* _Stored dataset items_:
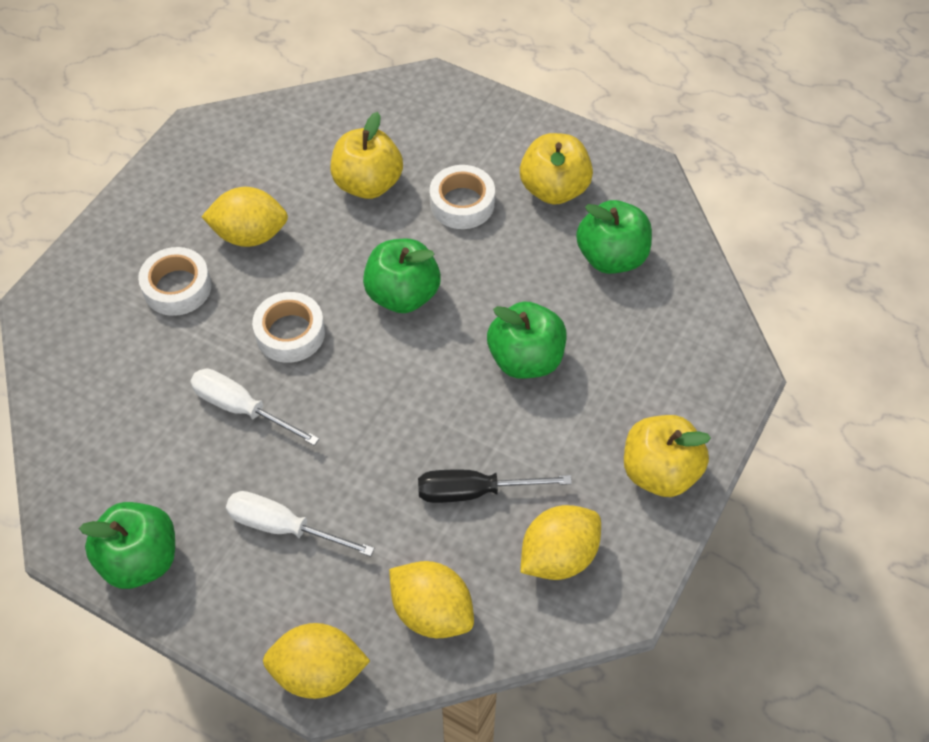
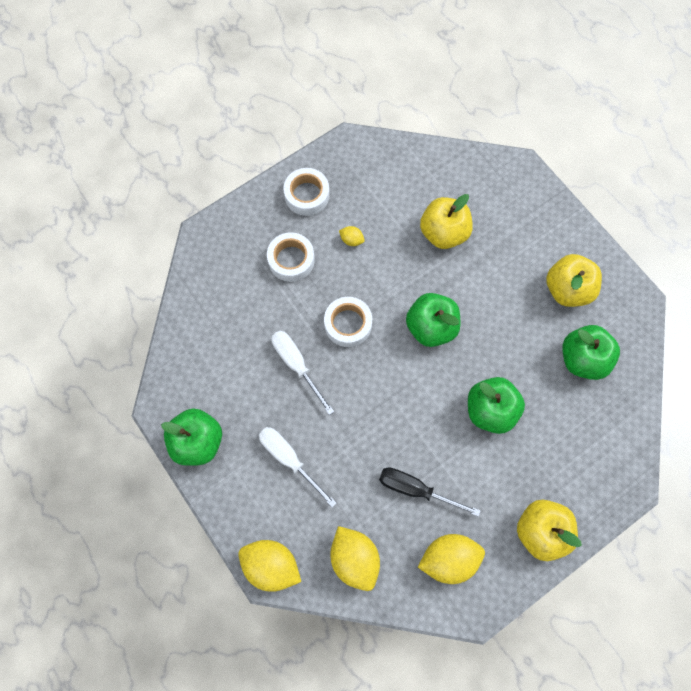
camera: 25 degrees right, 15 degrees up
yellow lemon [201,187,288,247] -> yellow lemon [339,226,365,246], size x0.47
white tape [430,165,495,229] -> white tape moved to [283,168,330,216]

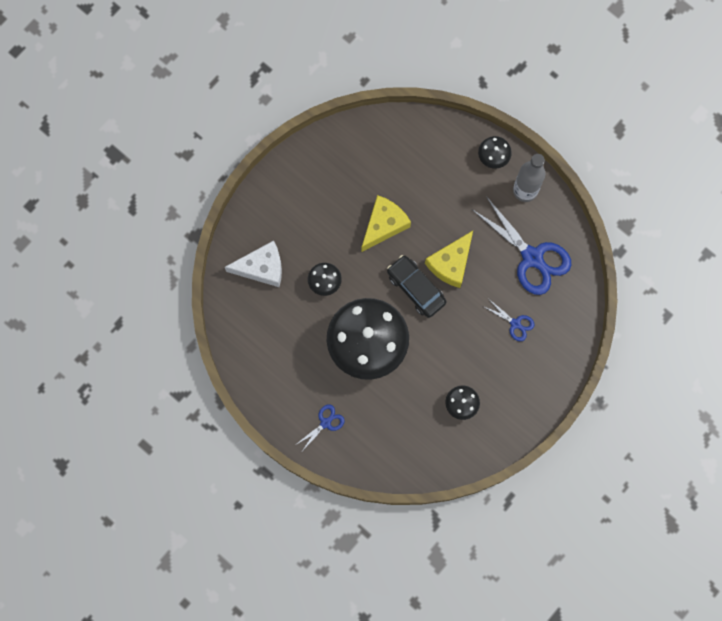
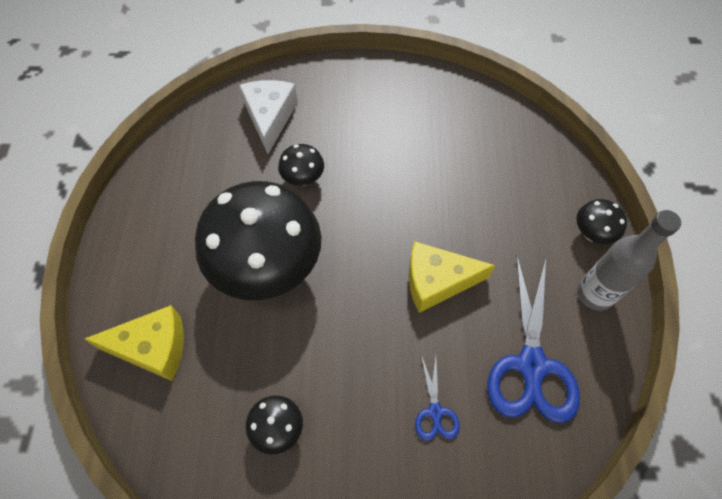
camera: 50 degrees right, 15 degrees down
white cheese [225,240,282,287] -> white cheese turned 135 degrees counterclockwise [239,80,298,154]
blue scissors [297,405,345,450] -> none
yellow cheese [362,195,411,252] -> yellow cheese moved to [85,305,184,381]
black car [387,255,446,318] -> none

* _Task description_: Which lines above hold the string "degrees"? Copy every one of them.

* _Result of the task_:
camera: 25 degrees right, 15 degrees up
camera: 50 degrees right, 15 degrees down
white cheese [225,240,282,287] -> white cheese turned 135 degrees counterclockwise [239,80,298,154]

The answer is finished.